Goal ::
Please rewrite the material below with "road category" substituted for every "road class", keeping everything else the same and leaving out the pictures.

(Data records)
>> BEGIN

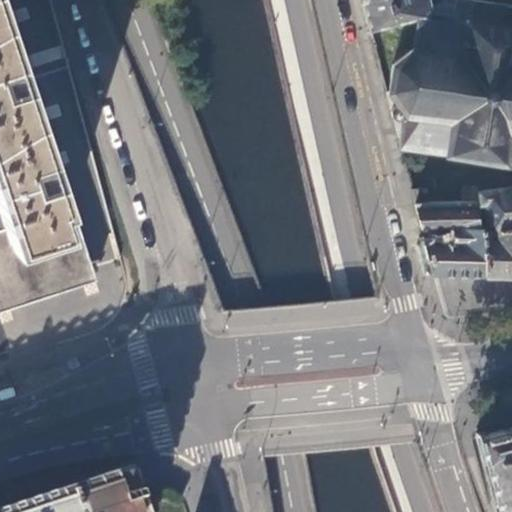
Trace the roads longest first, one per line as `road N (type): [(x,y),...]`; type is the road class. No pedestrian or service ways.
road 1 (primary): [(131,0),(247,304),(298,511)]
road 2 (primary): [(425,511),(360,289),(296,0)]
road 3 (secondary): [(85,0),(200,359)]
road 4 (secondary): [(408,331),(331,0)]
road 5 (secondary): [(0,463),(210,408)]
road 6 (secondary): [(210,408),(422,382)]
road 7 (secondary): [(408,331),(200,359)]
road 8 (secondary): [(200,359),(0,414)]
road 9 (secondary): [(462,511),(422,382)]
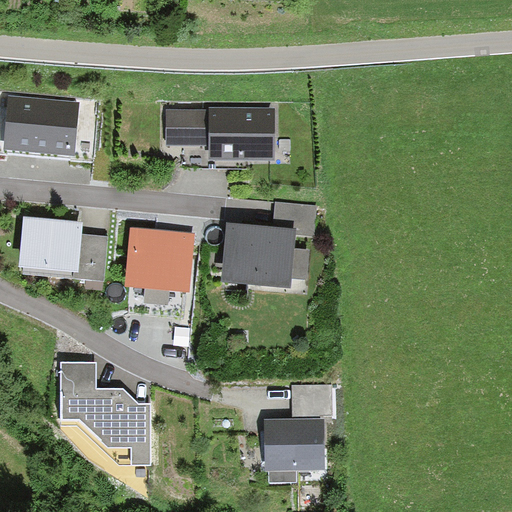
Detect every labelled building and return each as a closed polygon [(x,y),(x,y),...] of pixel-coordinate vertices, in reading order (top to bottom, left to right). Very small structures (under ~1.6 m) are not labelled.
[(79,104),(10,98),(5,153),(75,158),(79,104)] [(268,112),(212,112),(212,158),(269,157),(268,112)] [(205,144),(204,114),(166,114),(166,145),(205,144)] [(79,225),(23,223),(21,269),(74,271),(74,279),(103,280),(105,238),(79,237),(79,225)] [(289,235),(230,231),(227,281),(286,285),(289,235)] [(192,239),(133,234),(128,288),(188,293),(192,239)] [(129,468),(151,468),(150,404),(136,404),(122,389),(95,390),(95,362),(58,362),(58,424),(78,423),(108,449),(129,450),(129,468)] [(319,422),(266,424),(268,468),(320,467),(319,422)]
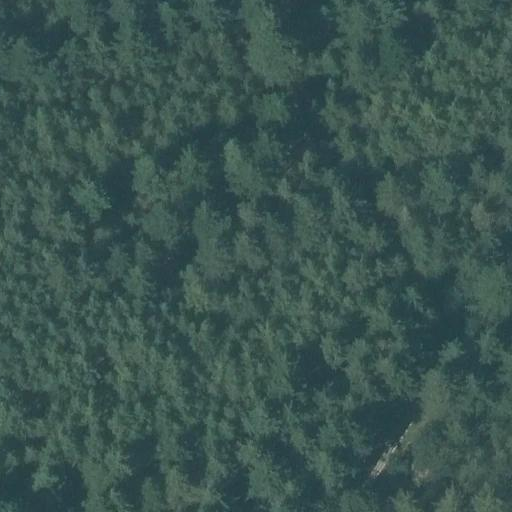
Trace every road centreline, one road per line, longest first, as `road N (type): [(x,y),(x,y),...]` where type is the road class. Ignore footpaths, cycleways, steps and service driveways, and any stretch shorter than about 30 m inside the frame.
road 1 (track): [(207,0),(461,341),(511,263)]
road 2 (track): [(345,511),(461,341)]
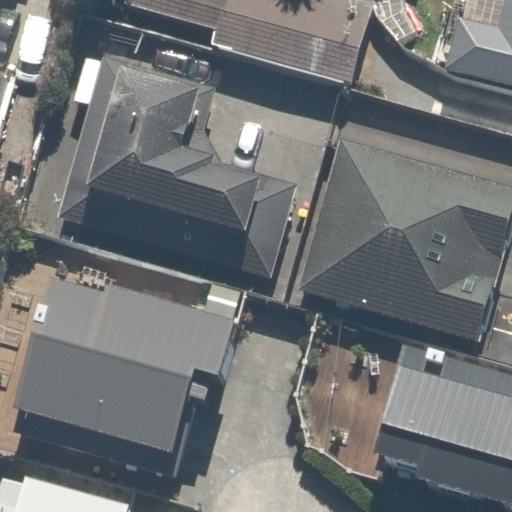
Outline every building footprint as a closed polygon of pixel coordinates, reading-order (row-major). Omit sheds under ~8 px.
[(112,0),(103,32),(195,58),(186,88),(257,109),(265,82),(352,107),(378,20),(309,0),(112,0)] [(511,30),(467,22),(451,97),(511,109),(511,30)] [(0,154),(16,95),(0,90),(0,154)] [(461,212),(289,159),(246,298),(418,351),(461,212)] [(261,357),(70,310),(33,458),(198,500),(215,430),(241,437),(261,357)] [(511,511),(511,386),(406,359),(375,482),(405,490),(400,511),(404,511),(511,511)] [(48,511),(13,502),(10,511),(48,511)]
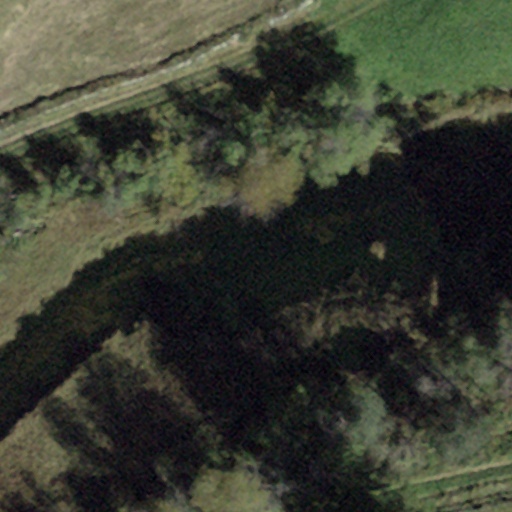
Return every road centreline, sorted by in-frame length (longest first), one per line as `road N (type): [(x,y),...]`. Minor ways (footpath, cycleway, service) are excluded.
road 1 (track): [(373,0),(231,64),(0,151)]
road 2 (track): [(370,511),(511,473)]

>> END

Written reply ::
Trace the roads longest first, one per line as `road N (type): [(x,y),...]`; type is the road category. No pedestrian or service ways.
road 1 (primary): [(131,0),(247,304),(298,511)]
road 2 (primary): [(425,511),(360,289),(296,0)]
road 3 (secondary): [(85,0),(200,359)]
road 4 (secondary): [(408,331),(331,0)]
road 5 (secondary): [(0,463),(210,408)]
road 6 (secondary): [(210,408),(422,382)]
road 7 (secondary): [(408,331),(200,359)]
road 8 (secondary): [(200,359),(0,414)]
road 9 (secondary): [(462,511),(422,382)]
Detect every labelled building and return each as a closed polygon [(x,y),(x,y),...] of pixel-coordinate vertices, in reading order (top to bottom, left to right). Very small structures (under ~1.6 m) are not labelled.
[(79,104),(10,98),(5,153),(75,158),(79,104)] [(268,112),(212,112),(212,158),(269,157),(268,112)] [(205,144),(204,114),(166,114),(166,145),(205,144)] [(79,225),(23,223),(21,269),(74,271),(74,279),(103,280),(105,238),(79,237),(79,225)] [(289,235),(230,231),(227,281),(286,285),(289,235)] [(192,239),(133,234),(128,288),(188,293),(192,239)] [(129,468),(151,468),(150,404),(136,404),(122,389),(95,390),(95,362),(58,362),(58,424),(78,423),(108,449),(129,450),(129,468)] [(319,422),(266,424),(268,468),(320,467),(319,422)]
Trace every road centreline, one road per line, longest first, as `road N (type): [(x,y),(x,y),...]` where type is the road category. Ignore footpaths, cycleways, steps and service driveways, and any stretch shorter than about 30 m inside the frame.
road 1 (track): [(207,0),(461,341),(511,263)]
road 2 (track): [(345,511),(461,341)]
Outline every building footprint as a closed polygon of pixel coordinates, reading-order (row-major). Omit sheds under ~8 px.
[(112,0),(103,32),(195,58),(186,88),(257,109),(265,82),(352,107),(378,20),(309,0),(112,0)] [(511,30),(467,22),(451,97),(511,109),(511,30)] [(0,154),(16,95),(0,90),(0,154)] [(461,212),(289,159),(246,298),(418,351),(461,212)] [(261,357),(70,310),(33,458),(198,500),(215,430),(241,437),(261,357)] [(511,511),(511,386),(406,359),(375,482),(405,490),(400,511),(404,511),(511,511)] [(48,511),(13,502),(10,511),(48,511)]
Return every road centreline, sorted by in-frame length (longest first), one per line as `road N (type): [(x,y),...]`. Minor ways (footpath, cycleway, service) are excluded.
road 1 (track): [(373,0),(231,64),(0,151)]
road 2 (track): [(370,511),(511,473)]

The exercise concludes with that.